Wherever a line in the records below contains "cube", copy that line.

+ + +

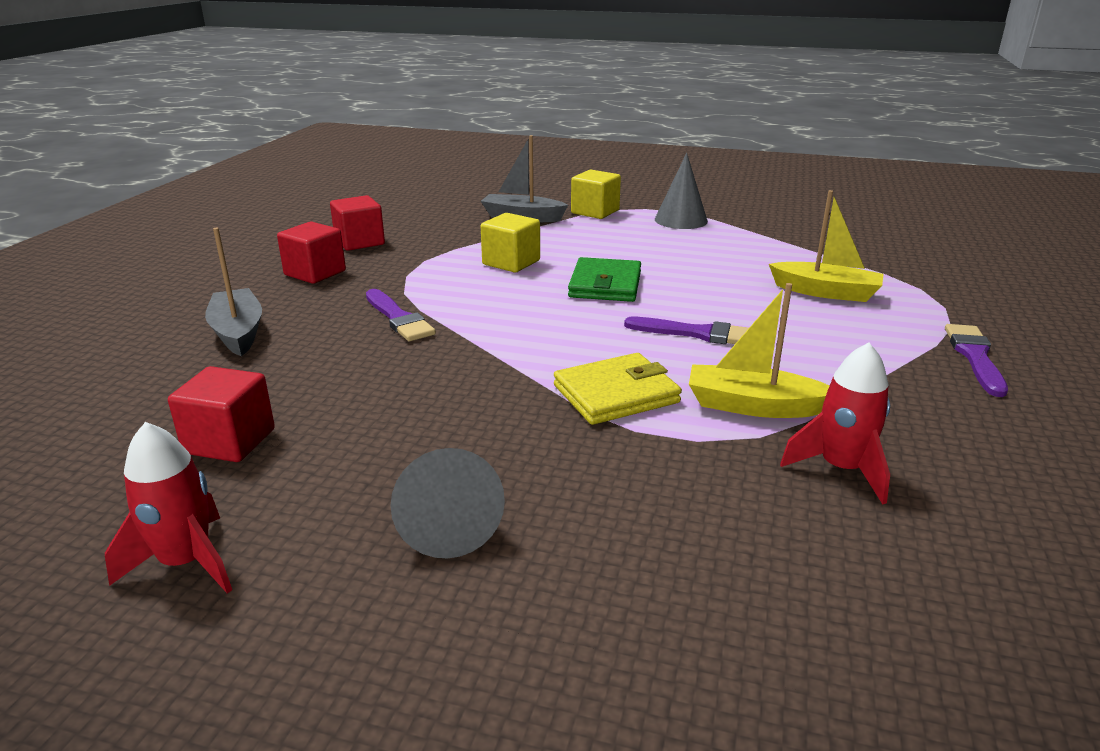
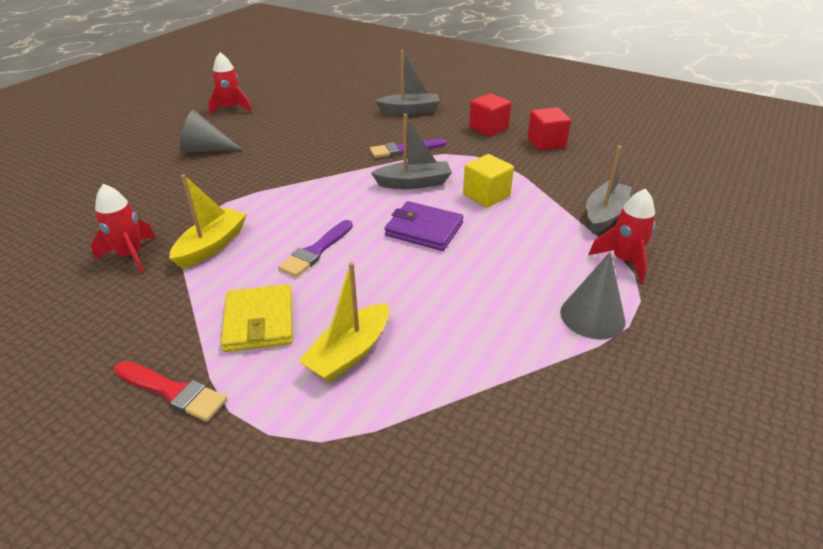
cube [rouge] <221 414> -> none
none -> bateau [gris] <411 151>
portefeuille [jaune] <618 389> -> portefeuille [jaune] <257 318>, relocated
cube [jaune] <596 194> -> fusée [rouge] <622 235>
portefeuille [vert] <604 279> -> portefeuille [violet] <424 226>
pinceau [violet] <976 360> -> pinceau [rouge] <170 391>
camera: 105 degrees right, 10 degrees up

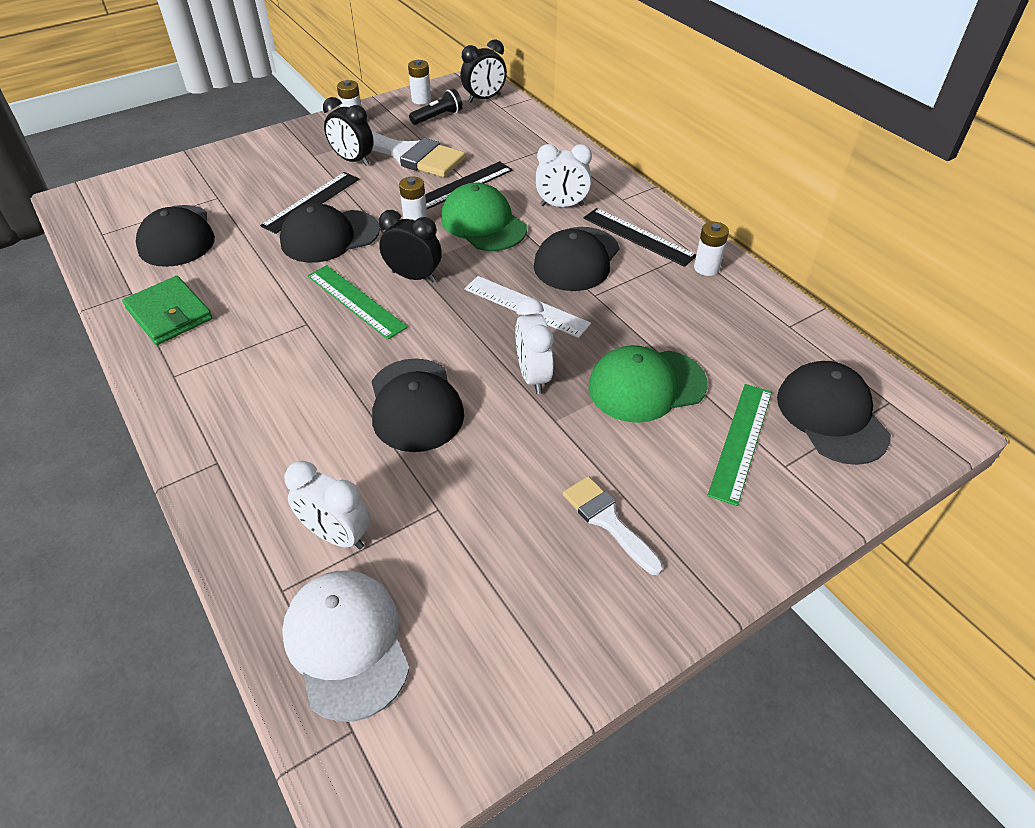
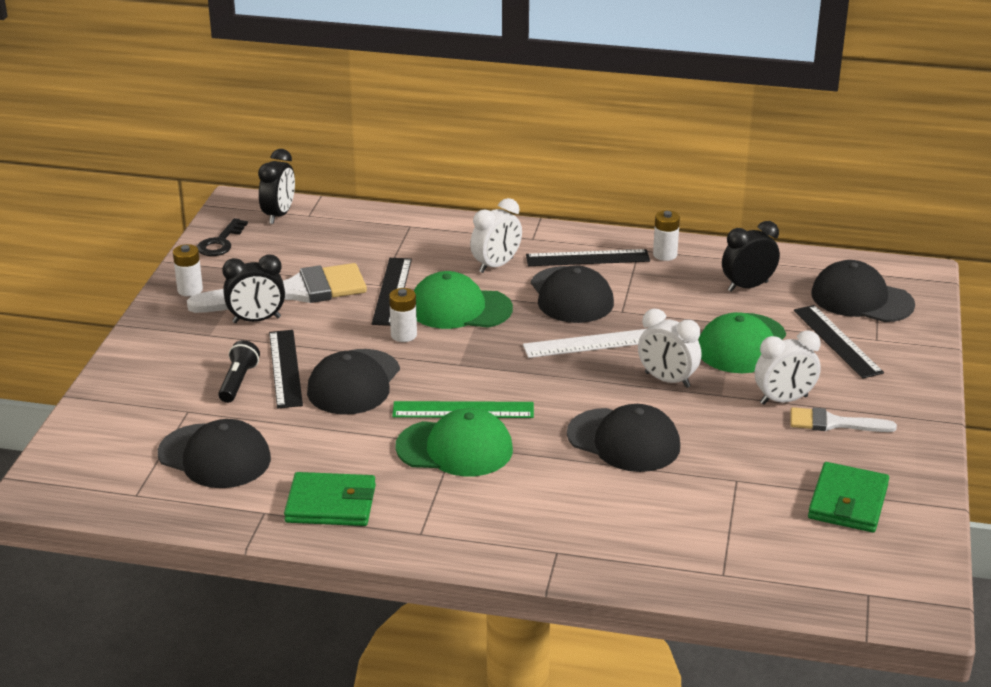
casquette [blanc] <346 646> -> none
none -> casquette [vert] <454 442>
none -> portefeuille [vert] <848 497>
réveil [blanc] <327 505> -> réveil [blanc] <788 367>, relocated
réveil [noir] <410 246> -> réveil [noir] <751 256>, relocated
lampe de poche [noir] <436 107> -> lampe de poche [noir] <239 371>, relocated
pile [blanc] <419 82> -> clé [noir] <222 237>
règle [vert] <739 445> -> règle [noir] <839 342>
camera: 45 degrees left, 15 degrees down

+ + +

▶ Answer to the problem:
cube [rouge] <221 414> -> none
cube [jaune] <596 194> -> fusée [rouge] <622 235>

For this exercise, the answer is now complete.